• **EXERCISE BRIEF**
Write out the entries again. Match each one exactly.

____

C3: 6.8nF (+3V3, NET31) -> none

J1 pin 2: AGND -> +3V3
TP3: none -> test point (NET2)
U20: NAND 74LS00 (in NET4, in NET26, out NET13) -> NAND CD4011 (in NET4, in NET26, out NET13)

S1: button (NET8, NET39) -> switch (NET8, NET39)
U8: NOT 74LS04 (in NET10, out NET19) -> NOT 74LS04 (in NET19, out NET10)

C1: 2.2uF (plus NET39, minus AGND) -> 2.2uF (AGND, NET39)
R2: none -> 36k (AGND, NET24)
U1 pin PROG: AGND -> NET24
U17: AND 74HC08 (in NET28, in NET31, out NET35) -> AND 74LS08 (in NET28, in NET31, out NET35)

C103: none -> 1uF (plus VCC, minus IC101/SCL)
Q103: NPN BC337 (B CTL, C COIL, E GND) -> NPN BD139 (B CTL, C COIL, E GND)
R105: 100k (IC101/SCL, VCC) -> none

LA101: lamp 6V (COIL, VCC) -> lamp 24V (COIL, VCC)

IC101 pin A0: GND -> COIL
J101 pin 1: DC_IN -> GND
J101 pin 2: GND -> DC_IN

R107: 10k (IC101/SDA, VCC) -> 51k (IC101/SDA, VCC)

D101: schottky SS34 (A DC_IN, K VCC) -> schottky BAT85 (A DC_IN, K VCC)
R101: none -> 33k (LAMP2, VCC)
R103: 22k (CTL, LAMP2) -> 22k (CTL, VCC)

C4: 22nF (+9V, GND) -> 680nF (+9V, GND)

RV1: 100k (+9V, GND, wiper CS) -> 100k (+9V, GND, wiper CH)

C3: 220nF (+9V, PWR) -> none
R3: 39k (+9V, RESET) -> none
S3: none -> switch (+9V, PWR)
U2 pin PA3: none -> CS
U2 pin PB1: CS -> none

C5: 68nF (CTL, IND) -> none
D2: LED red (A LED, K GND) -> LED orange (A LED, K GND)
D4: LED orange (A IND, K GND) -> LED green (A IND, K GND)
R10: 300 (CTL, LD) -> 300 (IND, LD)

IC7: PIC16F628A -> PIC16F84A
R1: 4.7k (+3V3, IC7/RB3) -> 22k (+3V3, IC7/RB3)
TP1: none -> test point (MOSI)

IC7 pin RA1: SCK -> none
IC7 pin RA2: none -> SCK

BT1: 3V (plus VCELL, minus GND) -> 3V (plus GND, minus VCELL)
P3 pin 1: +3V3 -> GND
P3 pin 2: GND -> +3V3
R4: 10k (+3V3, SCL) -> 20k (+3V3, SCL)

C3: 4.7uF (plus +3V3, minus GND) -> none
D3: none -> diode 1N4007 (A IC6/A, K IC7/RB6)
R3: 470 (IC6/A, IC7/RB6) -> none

____

• **OUTPUT FOR THIS TASK**
C3: 6.8nF (+3V3, NET31) -> none

J1 pin 2: AGND -> +3V3
TP3: none -> test point (NET2)
U20: NAND 74LS00 (in NET4, in NET26, out NET13) -> NAND CD4011 (in NET4, in NET26, out NET13)

S1: button (NET8, NET39) -> switch (NET8, NET39)
U8: NOT 74LS04 (in NET10, out NET19) -> NOT 74LS04 (in NET19, out NET10)

C1: 2.2uF (plus NET39, minus AGND) -> 2.2uF (AGND, NET39)
R2: none -> 36k (AGND, NET24)
U1 pin PROG: AGND -> NET24
U17: AND 74HC08 (in NET28, in NET31, out NET35) -> AND 74LS08 (in NET28, in NET31, out NET35)

C103: none -> 1uF (plus VCC, minus IC101/SCL)
Q103: NPN BC337 (B CTL, C COIL, E GND) -> NPN BD139 (B CTL, C COIL, E GND)
R105: 100k (IC101/SCL, VCC) -> none

LA101: lamp 6V (COIL, VCC) -> lamp 24V (COIL, VCC)

IC101 pin A0: GND -> COIL
J101 pin 1: DC_IN -> GND
J101 pin 2: GND -> DC_IN

R107: 10k (IC101/SDA, VCC) -> 51k (IC101/SDA, VCC)

D101: schottky SS34 (A DC_IN, K VCC) -> schottky BAT85 (A DC_IN, K VCC)
R101: none -> 33k (LAMP2, VCC)
R103: 22k (CTL, LAMP2) -> 22k (CTL, VCC)

C4: 22nF (+9V, GND) -> 680nF (+9V, GND)

RV1: 100k (+9V, GND, wiper CS) -> 100k (+9V, GND, wiper CH)

C3: 220nF (+9V, PWR) -> none
R3: 39k (+9V, RESET) -> none
S3: none -> switch (+9V, PWR)
U2 pin PA3: none -> CS
U2 pin PB1: CS -> none

C5: 68nF (CTL, IND) -> none
D2: LED red (A LED, K GND) -> LED orange (A LED, K GND)
D4: LED orange (A IND, K GND) -> LED green (A IND, K GND)
R10: 300 (CTL, LD) -> 300 (IND, LD)

IC7: PIC16F628A -> PIC16F84A
R1: 4.7k (+3V3, IC7/RB3) -> 22k (+3V3, IC7/RB3)
TP1: none -> test point (MOSI)

IC7 pin RA1: SCK -> none
IC7 pin RA2: none -> SCK

BT1: 3V (plus VCELL, minus GND) -> 3V (plus GND, minus VCELL)
P3 pin 1: +3V3 -> GND
P3 pin 2: GND -> +3V3
R4: 10k (+3V3, SCL) -> 20k (+3V3, SCL)

C3: 4.7uF (plus +3V3, minus GND) -> none
D3: none -> diode 1N4007 (A IC6/A, K IC7/RB6)
R3: 470 (IC6/A, IC7/RB6) -> none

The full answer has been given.